-- ACTION ITEM --
Could you copy each line of the listing that holds "vase"?

-- GIVEN ENTRIES --

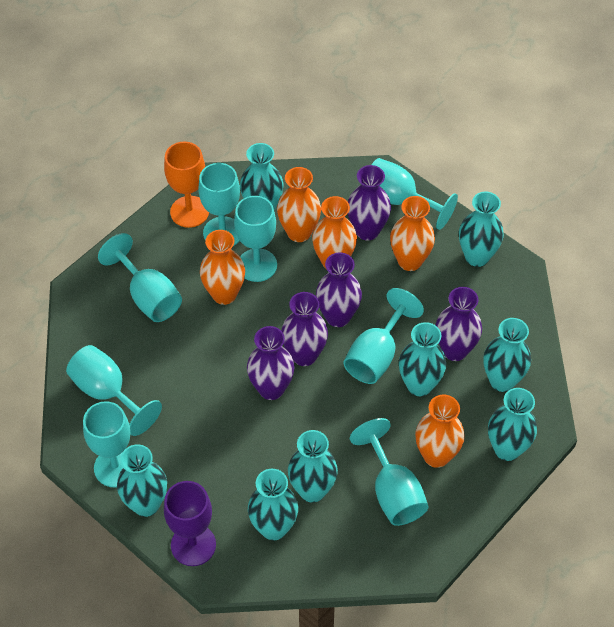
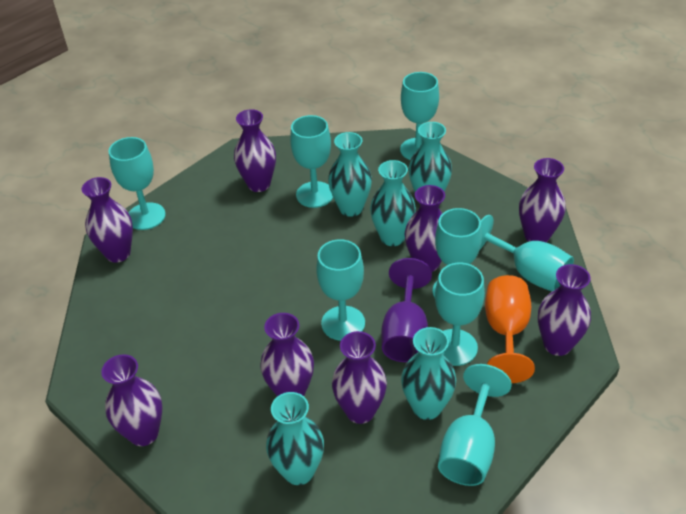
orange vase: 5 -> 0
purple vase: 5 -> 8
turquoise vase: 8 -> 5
--
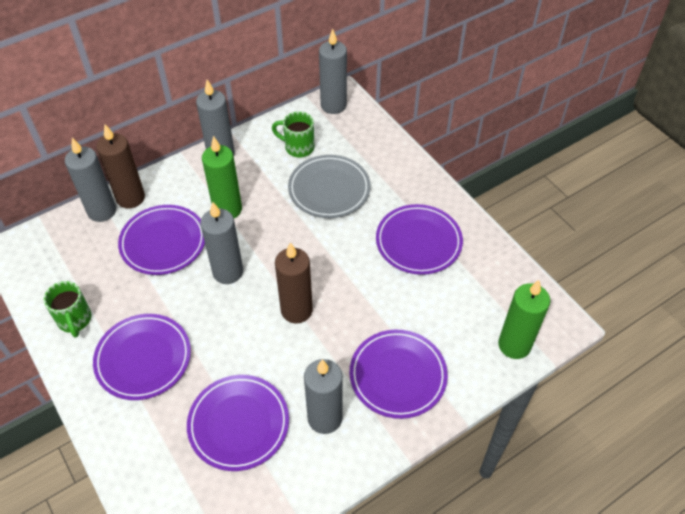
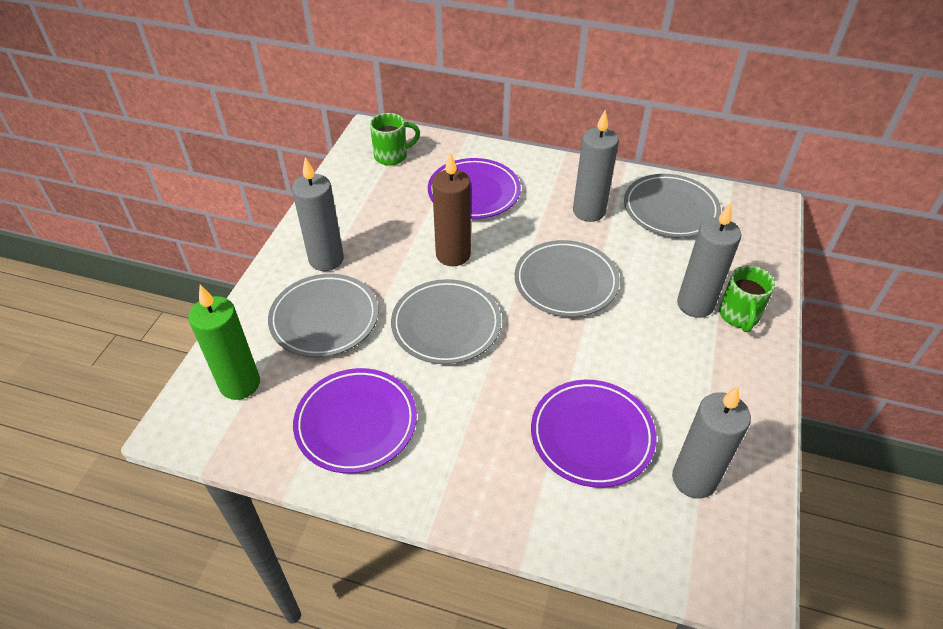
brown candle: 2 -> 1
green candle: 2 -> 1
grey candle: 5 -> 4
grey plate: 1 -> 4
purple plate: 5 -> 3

-- WRITTEN RESPONSE --
orange vase: 5 -> 0
purple vase: 5 -> 8
turquoise vase: 8 -> 5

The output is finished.